▶ _What is expected_
Each line of data below is to be returned exactly, leaving out any picture.
BEGIN Supplied material
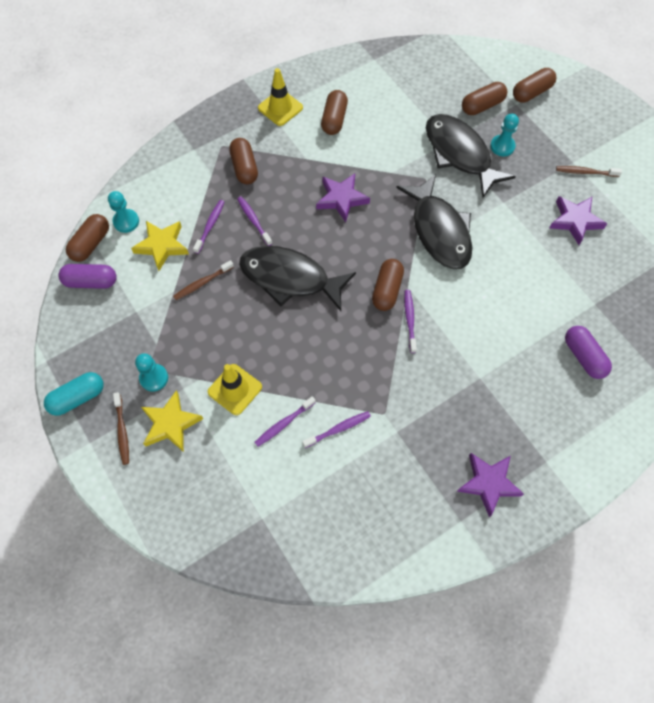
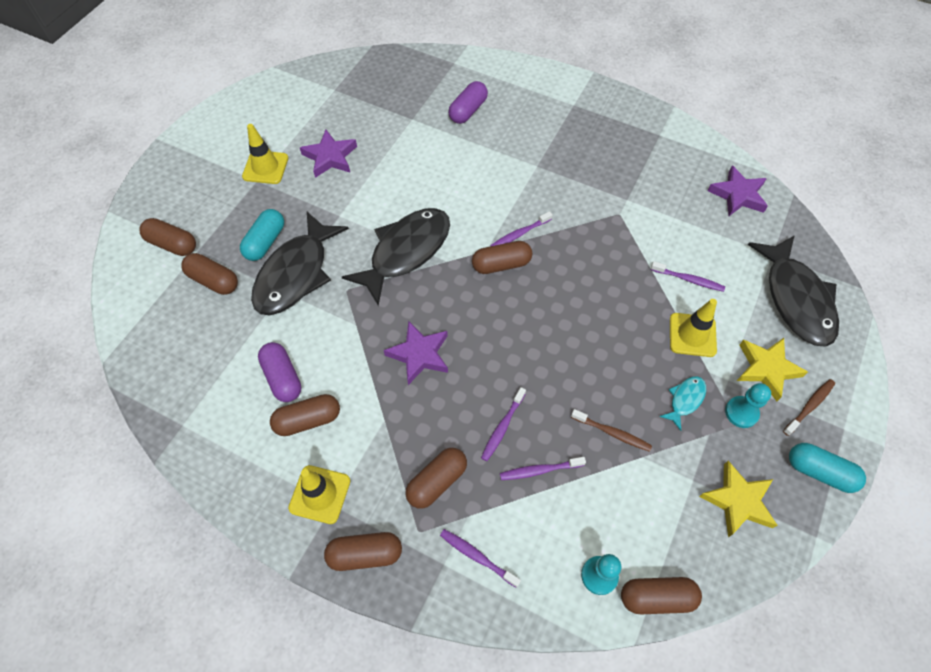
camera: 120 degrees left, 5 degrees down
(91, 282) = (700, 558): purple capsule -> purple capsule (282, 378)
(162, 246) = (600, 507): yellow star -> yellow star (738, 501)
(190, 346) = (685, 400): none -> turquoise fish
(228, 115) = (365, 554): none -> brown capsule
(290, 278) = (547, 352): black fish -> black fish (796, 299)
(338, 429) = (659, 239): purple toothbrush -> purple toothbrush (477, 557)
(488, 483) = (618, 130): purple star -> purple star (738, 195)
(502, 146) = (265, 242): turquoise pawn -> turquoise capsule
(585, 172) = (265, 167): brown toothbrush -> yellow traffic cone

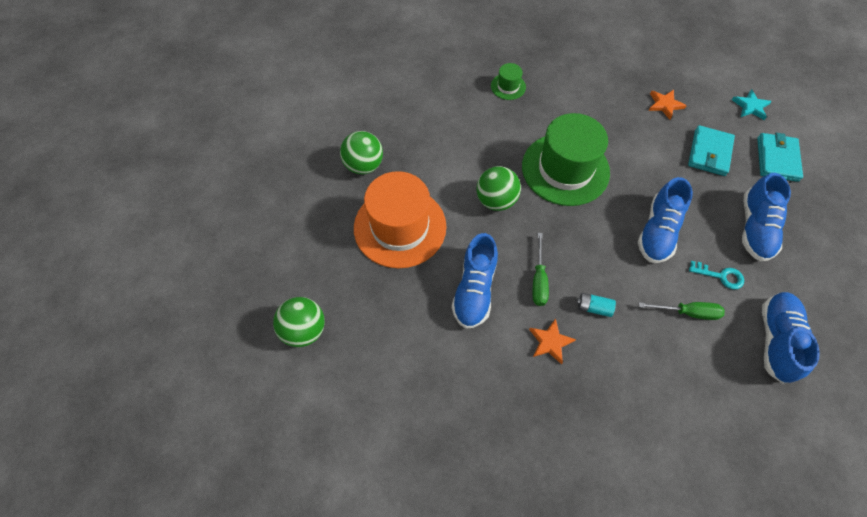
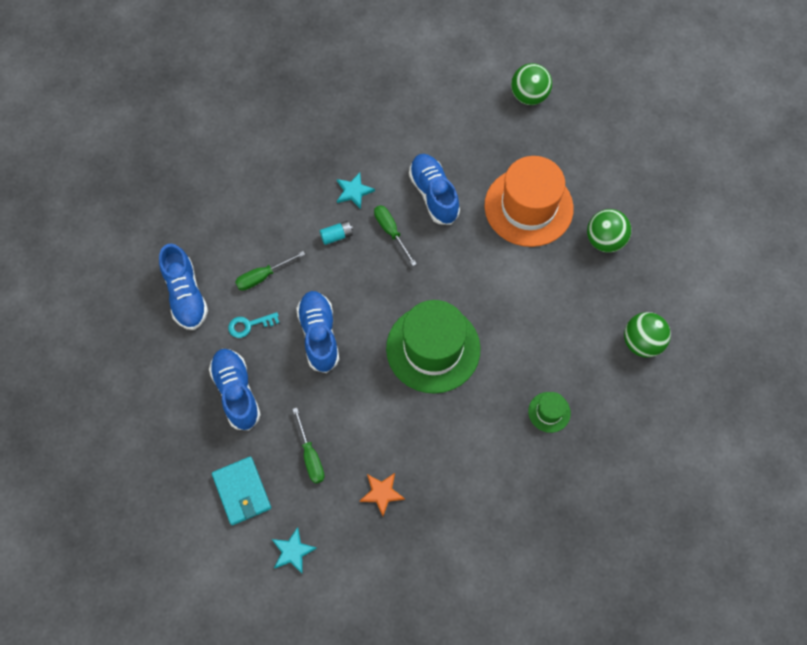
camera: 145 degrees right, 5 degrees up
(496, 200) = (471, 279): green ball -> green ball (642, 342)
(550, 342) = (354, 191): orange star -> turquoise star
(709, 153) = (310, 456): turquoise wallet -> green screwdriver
END Supplied material
▶ _Solution to this task_
camera: 120 degrees left, 5 degrees down
(91, 282) = (700, 558): purple capsule -> purple capsule (282, 378)
(162, 246) = (600, 507): yellow star -> yellow star (738, 501)
(190, 346) = (685, 400): none -> turquoise fish
(228, 115) = (365, 554): none -> brown capsule
(290, 278) = (547, 352): black fish -> black fish (796, 299)
(338, 429) = (659, 239): purple toothbrush -> purple toothbrush (477, 557)
(488, 483) = (618, 130): purple star -> purple star (738, 195)
(502, 146) = (265, 242): turquoise pawn -> turquoise capsule
(585, 172) = (265, 167): brown toothbrush -> yellow traffic cone

camera: 145 degrees right, 5 degrees up
(496, 200) = (471, 279): green ball -> green ball (642, 342)
(550, 342) = (354, 191): orange star -> turquoise star
(709, 153) = (310, 456): turquoise wallet -> green screwdriver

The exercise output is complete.